Print word for word the first line of the records below and every following line through the one containing "354, 642, 416]"; print nothing else.

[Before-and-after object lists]
——————————

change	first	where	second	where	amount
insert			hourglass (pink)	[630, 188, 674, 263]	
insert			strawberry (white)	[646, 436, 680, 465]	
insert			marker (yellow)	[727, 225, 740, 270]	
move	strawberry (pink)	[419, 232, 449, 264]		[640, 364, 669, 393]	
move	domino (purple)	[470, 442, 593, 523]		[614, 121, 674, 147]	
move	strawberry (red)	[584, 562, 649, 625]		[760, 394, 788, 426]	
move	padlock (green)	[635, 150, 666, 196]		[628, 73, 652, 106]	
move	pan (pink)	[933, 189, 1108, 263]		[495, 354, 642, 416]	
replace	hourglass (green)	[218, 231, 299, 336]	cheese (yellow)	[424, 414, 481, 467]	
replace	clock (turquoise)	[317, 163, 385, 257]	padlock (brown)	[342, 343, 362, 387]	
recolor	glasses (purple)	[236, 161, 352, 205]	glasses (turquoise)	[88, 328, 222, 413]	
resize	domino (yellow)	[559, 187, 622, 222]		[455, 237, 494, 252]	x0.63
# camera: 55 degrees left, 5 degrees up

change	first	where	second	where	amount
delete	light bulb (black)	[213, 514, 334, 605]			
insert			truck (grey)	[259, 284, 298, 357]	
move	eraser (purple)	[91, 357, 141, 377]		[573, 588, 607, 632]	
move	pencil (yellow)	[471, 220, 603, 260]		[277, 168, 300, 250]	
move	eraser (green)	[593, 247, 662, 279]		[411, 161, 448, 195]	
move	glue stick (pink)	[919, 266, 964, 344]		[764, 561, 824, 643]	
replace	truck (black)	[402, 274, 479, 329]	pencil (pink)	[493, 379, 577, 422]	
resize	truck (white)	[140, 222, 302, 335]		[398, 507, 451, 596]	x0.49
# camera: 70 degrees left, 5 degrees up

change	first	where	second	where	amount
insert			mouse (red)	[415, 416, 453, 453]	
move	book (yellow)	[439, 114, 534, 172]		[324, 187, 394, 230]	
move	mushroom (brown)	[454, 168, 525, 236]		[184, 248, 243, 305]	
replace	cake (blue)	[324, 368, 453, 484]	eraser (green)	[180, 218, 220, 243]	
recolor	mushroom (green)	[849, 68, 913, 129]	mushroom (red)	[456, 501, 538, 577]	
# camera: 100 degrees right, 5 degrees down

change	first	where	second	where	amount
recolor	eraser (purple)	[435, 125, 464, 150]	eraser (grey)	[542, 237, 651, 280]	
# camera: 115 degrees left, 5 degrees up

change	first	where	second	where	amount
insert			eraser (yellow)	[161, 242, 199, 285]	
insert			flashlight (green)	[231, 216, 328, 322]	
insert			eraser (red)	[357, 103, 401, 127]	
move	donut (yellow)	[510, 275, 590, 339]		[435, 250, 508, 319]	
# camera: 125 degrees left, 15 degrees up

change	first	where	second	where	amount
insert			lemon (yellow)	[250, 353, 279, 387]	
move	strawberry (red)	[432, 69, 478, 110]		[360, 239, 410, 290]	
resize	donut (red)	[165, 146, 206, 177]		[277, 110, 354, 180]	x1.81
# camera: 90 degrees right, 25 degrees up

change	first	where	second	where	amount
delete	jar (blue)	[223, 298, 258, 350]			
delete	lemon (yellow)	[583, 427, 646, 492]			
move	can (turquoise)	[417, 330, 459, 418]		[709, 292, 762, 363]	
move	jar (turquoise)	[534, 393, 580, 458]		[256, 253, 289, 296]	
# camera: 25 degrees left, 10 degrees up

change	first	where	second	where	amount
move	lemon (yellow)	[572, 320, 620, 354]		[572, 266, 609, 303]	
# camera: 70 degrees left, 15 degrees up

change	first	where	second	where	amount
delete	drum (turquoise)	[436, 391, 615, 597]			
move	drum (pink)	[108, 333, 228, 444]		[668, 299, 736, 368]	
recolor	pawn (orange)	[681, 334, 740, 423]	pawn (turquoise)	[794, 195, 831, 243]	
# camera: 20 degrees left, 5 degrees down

——————————

**Expected output:**
change	first	where	second	where	amount
insert			hourglass (pink)	[630, 188, 674, 263]	
insert			strawberry (white)	[646, 436, 680, 465]	
insert			marker (yellow)	[727, 225, 740, 270]	
move	strawberry (pink)	[419, 232, 449, 264]		[640, 364, 669, 393]	
move	domino (purple)	[470, 442, 593, 523]		[614, 121, 674, 147]	
move	strawberry (red)	[584, 562, 649, 625]		[760, 394, 788, 426]	
move	padlock (green)	[635, 150, 666, 196]		[628, 73, 652, 106]	
move	pan (pink)	[933, 189, 1108, 263]		[495, 354, 642, 416]	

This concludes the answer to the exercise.